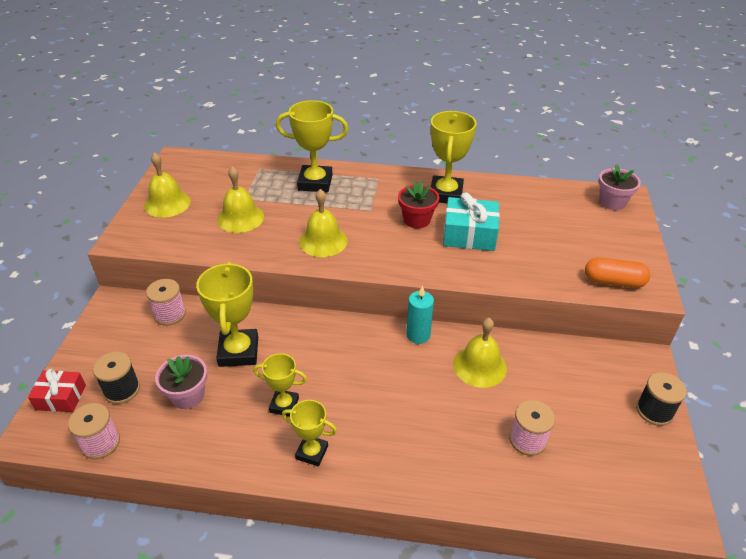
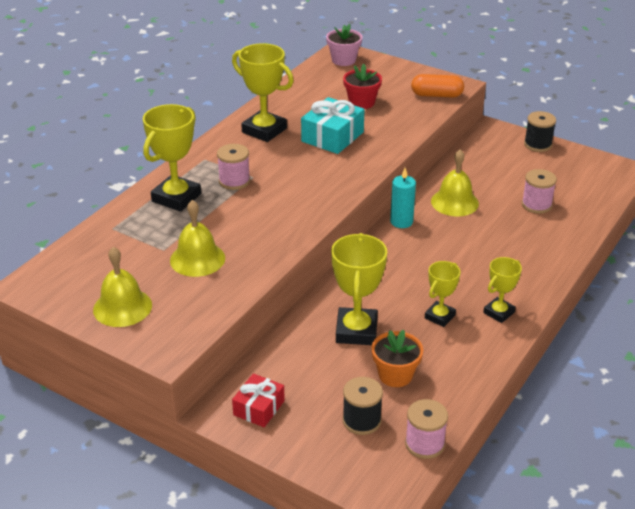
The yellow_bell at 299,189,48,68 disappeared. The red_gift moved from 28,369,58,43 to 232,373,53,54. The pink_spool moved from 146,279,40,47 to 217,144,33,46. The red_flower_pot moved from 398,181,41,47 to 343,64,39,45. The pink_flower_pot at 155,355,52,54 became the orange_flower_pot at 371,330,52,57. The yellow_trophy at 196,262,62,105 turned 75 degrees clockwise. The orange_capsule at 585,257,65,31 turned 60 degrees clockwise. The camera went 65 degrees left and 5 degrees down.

* * *

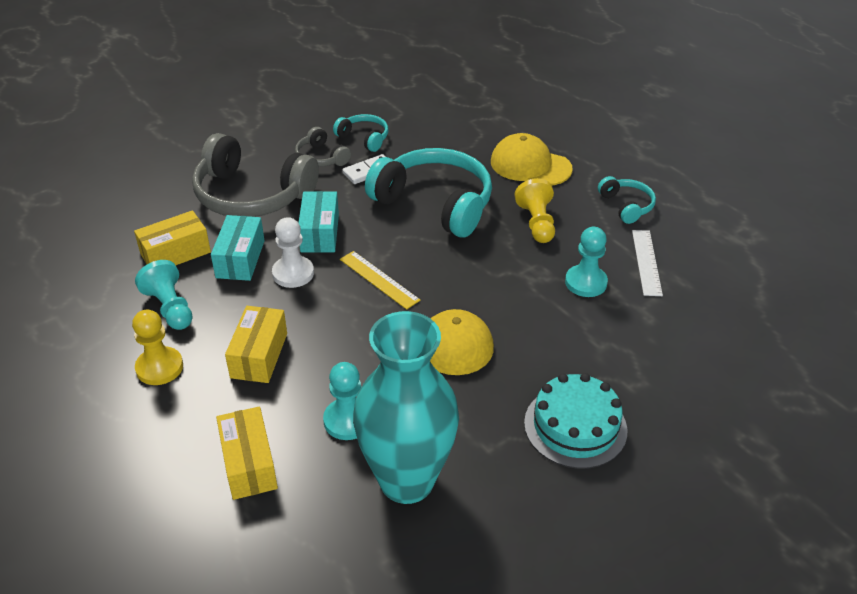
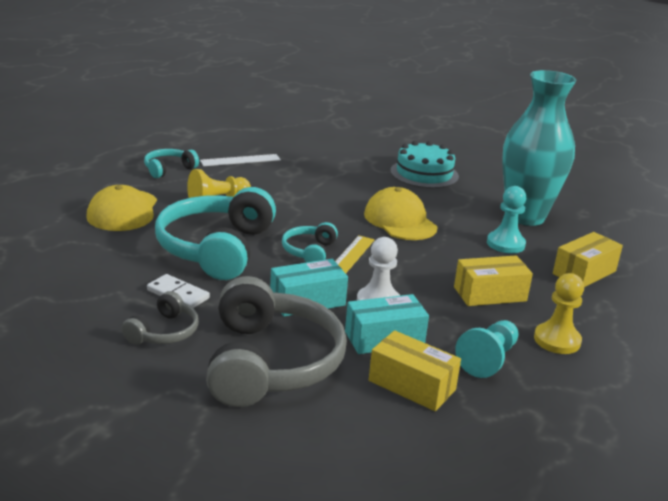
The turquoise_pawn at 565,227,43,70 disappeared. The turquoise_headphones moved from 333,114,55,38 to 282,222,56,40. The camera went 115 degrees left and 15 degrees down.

==

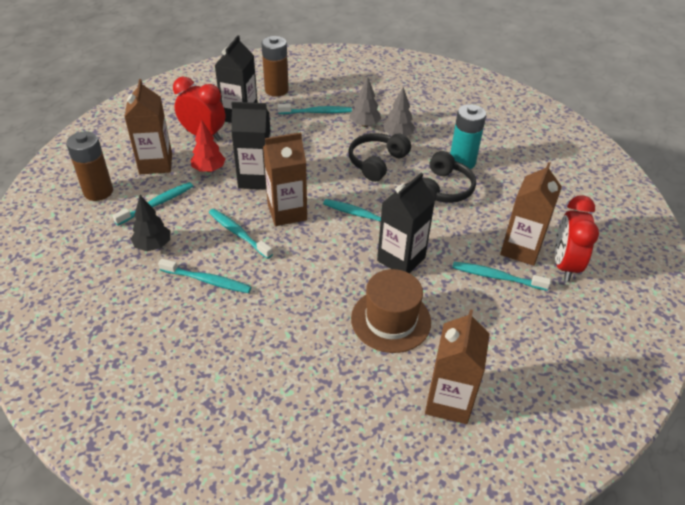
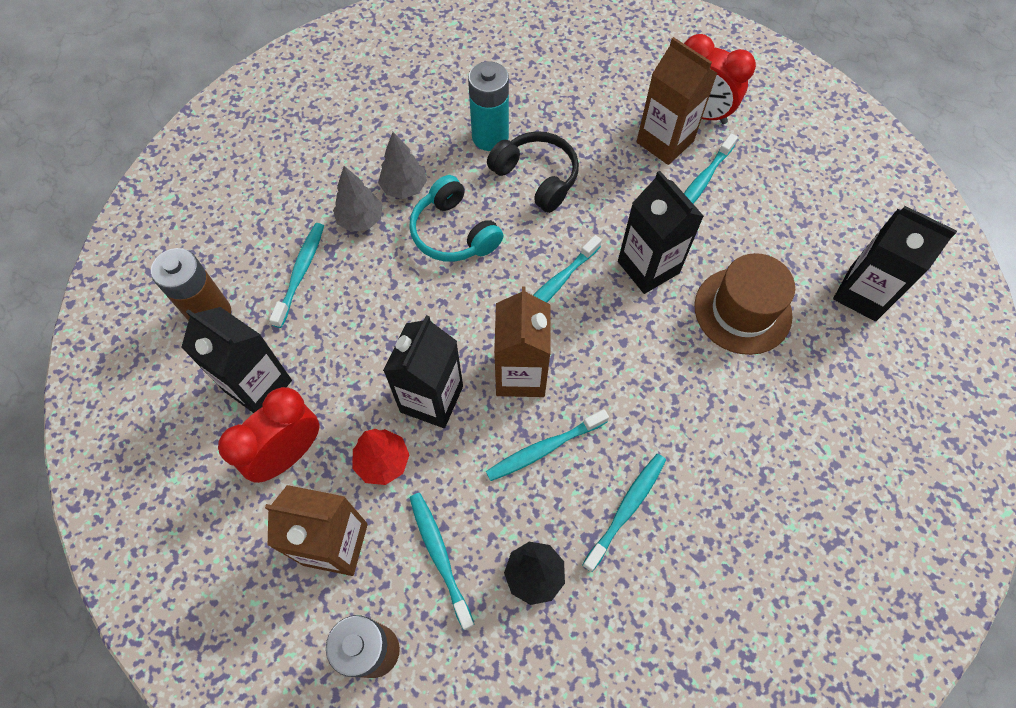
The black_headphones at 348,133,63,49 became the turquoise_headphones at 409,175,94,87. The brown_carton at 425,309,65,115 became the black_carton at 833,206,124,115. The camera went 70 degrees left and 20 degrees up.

# Task details
What is the number of lines in the records that hold the word "disappeared"? Answer with that number only.

# Exercise answer
2